■ TASK TO COMPLETE: Using the records that follow, work out how many lines hold the string "railway" and provide that number only.

***

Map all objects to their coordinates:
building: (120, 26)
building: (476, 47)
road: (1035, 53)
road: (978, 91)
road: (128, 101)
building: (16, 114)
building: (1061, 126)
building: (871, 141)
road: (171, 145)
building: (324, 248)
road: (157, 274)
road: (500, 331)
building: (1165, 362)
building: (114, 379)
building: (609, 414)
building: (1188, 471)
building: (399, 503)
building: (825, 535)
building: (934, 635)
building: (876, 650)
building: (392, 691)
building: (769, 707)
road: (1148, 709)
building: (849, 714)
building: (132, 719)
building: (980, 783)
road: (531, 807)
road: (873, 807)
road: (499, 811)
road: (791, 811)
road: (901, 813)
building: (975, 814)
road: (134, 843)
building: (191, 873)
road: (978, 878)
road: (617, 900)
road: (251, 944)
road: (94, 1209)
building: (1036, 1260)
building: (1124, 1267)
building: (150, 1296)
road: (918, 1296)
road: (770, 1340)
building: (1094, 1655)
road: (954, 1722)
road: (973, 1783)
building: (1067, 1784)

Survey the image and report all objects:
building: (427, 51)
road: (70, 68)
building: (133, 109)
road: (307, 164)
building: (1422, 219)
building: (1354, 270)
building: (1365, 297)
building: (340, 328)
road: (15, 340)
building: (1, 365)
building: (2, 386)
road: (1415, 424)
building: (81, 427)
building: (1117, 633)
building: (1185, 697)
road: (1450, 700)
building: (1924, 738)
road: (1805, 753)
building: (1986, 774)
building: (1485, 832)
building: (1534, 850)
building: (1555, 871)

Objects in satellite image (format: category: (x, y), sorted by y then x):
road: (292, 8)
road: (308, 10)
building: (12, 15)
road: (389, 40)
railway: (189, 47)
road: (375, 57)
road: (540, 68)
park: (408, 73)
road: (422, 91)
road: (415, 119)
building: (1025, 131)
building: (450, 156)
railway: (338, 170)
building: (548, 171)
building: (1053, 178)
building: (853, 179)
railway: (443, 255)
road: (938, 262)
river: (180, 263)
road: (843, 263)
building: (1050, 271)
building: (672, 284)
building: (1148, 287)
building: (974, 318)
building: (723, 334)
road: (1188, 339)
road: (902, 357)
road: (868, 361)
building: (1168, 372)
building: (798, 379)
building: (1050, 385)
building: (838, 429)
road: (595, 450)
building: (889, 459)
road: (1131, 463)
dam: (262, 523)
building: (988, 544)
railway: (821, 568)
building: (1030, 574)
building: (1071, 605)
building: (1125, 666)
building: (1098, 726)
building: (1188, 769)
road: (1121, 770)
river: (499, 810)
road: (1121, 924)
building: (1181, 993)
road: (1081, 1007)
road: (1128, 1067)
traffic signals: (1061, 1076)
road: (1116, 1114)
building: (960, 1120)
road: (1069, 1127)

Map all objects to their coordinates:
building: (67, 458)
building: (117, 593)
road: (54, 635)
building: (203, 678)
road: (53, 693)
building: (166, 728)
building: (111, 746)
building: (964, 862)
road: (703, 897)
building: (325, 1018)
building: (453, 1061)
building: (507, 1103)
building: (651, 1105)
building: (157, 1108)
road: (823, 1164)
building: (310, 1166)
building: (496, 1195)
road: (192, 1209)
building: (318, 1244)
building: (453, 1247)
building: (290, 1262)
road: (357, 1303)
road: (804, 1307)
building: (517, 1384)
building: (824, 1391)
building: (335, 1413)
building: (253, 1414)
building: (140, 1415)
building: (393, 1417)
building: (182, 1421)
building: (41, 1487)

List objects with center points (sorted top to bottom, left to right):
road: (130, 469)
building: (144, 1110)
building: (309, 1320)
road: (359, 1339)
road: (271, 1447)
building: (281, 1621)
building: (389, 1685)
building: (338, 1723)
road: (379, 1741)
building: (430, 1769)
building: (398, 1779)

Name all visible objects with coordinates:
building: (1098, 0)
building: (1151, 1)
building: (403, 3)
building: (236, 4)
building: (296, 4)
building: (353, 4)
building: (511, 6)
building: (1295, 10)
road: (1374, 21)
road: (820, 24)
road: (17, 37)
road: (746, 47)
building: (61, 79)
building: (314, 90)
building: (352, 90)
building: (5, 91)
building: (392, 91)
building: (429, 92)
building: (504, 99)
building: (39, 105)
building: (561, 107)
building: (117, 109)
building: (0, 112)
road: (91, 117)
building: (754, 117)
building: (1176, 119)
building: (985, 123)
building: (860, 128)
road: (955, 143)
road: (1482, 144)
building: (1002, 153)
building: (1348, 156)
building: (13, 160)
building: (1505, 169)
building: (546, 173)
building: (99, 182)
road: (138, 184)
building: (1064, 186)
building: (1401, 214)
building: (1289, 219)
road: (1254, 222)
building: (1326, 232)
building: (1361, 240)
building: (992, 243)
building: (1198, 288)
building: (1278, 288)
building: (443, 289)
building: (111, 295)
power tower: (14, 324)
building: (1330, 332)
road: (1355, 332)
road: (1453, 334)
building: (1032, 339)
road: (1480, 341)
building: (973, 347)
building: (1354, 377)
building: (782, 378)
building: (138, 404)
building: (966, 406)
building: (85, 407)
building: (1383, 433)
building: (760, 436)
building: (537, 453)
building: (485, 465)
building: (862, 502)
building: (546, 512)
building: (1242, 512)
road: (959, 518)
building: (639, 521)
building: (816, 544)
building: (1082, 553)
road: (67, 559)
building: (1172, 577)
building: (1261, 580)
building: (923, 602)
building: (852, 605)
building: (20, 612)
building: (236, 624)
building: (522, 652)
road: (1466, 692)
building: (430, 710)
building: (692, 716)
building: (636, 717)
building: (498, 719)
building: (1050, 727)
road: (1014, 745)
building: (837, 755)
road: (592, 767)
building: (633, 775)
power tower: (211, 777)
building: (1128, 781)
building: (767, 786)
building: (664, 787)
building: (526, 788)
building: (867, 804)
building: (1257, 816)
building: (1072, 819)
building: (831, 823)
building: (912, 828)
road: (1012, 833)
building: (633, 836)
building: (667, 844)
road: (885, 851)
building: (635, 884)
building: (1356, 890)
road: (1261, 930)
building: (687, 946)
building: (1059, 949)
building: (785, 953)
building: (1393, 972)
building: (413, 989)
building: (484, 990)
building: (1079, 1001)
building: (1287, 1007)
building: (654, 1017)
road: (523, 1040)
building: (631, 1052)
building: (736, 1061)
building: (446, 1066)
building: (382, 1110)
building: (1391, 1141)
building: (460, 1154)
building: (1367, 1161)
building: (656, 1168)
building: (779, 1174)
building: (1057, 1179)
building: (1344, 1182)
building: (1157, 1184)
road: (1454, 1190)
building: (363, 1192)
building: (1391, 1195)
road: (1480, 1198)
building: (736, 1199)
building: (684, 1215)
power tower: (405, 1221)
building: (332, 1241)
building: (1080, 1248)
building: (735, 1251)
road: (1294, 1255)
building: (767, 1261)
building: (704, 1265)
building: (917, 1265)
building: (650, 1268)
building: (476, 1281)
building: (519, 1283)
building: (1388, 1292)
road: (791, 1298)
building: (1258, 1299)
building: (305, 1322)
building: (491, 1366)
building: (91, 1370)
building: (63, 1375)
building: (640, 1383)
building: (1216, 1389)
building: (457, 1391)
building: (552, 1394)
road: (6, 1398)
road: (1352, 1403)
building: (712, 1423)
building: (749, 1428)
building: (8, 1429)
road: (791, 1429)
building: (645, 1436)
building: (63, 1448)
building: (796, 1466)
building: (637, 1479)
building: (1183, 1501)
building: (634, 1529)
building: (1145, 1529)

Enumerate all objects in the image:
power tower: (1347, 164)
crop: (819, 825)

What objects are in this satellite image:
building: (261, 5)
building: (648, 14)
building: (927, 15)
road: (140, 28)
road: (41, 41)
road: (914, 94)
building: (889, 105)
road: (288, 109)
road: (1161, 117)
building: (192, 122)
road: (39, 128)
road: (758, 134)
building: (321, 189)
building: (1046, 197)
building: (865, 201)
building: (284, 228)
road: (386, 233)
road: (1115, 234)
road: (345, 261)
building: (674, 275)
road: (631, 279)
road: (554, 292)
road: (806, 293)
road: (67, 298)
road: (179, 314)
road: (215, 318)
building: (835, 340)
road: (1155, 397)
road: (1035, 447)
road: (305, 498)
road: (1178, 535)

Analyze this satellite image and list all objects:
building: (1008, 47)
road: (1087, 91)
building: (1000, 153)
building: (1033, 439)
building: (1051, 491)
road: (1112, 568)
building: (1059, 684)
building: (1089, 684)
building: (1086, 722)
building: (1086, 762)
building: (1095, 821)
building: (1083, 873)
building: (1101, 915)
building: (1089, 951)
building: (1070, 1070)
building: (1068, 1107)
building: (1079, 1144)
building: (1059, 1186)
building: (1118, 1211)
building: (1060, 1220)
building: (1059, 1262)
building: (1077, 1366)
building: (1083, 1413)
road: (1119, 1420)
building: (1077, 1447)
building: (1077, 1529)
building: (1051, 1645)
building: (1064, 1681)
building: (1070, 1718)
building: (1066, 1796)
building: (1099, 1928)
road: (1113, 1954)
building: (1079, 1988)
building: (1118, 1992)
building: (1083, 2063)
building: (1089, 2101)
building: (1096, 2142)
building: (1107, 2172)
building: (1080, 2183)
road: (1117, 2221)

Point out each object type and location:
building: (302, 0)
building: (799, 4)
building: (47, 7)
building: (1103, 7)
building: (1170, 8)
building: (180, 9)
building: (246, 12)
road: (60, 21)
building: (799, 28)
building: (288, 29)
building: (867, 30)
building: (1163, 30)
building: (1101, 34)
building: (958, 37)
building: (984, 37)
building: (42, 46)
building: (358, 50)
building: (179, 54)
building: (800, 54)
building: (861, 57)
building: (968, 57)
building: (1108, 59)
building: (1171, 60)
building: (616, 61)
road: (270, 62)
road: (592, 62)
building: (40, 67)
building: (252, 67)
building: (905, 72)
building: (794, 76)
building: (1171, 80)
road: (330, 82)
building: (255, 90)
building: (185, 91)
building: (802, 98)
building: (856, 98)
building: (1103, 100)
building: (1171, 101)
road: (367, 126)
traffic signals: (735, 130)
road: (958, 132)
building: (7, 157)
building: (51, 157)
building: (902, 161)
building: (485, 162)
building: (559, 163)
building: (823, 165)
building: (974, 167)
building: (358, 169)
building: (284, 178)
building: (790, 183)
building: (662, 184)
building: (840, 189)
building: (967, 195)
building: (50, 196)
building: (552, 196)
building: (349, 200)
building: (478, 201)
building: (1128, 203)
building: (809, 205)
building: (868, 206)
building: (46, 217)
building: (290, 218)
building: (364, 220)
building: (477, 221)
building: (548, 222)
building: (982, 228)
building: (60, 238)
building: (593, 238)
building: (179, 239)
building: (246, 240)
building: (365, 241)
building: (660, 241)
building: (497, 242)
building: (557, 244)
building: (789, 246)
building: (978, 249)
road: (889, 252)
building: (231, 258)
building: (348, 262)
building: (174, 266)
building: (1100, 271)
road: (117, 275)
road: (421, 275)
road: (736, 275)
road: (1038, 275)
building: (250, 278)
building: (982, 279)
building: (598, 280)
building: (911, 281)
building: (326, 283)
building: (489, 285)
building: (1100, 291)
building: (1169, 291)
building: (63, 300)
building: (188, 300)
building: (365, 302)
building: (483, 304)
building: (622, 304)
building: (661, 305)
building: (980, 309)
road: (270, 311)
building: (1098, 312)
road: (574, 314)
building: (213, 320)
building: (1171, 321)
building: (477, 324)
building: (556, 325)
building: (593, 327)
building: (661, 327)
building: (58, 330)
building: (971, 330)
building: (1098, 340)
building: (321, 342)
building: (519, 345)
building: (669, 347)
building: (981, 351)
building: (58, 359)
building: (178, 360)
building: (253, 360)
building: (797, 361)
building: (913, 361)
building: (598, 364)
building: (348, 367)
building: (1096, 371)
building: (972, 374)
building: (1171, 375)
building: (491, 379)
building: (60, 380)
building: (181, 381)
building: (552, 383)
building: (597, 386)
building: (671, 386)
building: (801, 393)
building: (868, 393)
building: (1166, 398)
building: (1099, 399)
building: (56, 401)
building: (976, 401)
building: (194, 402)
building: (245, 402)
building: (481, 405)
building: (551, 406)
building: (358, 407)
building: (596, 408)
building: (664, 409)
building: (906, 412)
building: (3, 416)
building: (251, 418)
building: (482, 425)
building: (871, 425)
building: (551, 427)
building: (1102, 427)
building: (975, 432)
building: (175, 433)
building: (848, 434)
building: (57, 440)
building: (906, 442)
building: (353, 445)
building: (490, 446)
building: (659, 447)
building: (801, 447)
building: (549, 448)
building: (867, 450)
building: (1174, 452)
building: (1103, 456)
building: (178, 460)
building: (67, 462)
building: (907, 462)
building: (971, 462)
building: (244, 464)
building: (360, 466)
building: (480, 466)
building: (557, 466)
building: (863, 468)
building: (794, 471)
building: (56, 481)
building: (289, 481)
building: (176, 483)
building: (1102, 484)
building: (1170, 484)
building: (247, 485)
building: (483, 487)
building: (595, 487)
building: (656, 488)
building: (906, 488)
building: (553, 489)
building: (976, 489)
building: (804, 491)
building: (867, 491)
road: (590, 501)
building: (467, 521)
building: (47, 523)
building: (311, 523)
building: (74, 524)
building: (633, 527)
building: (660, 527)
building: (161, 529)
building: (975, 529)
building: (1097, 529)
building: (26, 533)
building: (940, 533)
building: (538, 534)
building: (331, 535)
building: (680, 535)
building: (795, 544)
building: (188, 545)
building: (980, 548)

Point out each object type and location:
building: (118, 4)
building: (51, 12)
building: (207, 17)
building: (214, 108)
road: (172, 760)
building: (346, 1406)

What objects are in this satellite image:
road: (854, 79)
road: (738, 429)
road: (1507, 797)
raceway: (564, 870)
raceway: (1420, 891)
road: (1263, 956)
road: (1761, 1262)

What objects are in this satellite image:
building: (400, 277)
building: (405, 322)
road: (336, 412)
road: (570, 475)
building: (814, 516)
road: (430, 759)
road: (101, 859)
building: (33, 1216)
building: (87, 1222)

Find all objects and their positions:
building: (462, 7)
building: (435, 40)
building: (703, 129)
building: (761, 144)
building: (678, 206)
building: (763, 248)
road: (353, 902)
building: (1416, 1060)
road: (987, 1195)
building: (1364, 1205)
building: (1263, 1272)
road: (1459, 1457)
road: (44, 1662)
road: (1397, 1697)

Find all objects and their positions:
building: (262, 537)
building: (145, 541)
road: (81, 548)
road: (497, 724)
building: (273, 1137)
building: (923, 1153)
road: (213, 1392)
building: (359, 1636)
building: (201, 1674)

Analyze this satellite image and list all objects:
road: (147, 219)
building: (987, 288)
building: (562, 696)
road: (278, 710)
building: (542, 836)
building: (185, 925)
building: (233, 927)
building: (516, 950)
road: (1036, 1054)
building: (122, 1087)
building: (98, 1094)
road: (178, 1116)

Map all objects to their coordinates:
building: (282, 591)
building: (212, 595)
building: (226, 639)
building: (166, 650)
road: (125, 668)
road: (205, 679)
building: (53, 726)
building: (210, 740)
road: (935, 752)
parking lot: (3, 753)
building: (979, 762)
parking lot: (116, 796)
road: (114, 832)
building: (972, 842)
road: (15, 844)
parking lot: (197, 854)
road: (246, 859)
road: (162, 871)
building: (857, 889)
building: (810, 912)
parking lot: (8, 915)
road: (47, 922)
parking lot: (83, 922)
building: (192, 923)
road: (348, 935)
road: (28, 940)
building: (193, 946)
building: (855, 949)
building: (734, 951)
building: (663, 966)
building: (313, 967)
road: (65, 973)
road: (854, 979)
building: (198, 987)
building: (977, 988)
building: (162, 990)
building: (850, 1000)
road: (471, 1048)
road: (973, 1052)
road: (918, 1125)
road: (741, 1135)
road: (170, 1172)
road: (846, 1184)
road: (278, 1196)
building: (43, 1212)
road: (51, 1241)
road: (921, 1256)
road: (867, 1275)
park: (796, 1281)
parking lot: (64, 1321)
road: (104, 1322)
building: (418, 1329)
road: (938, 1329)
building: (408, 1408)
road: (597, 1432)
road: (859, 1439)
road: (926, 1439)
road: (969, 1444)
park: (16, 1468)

***

■ THE COMPLETED TASK: 4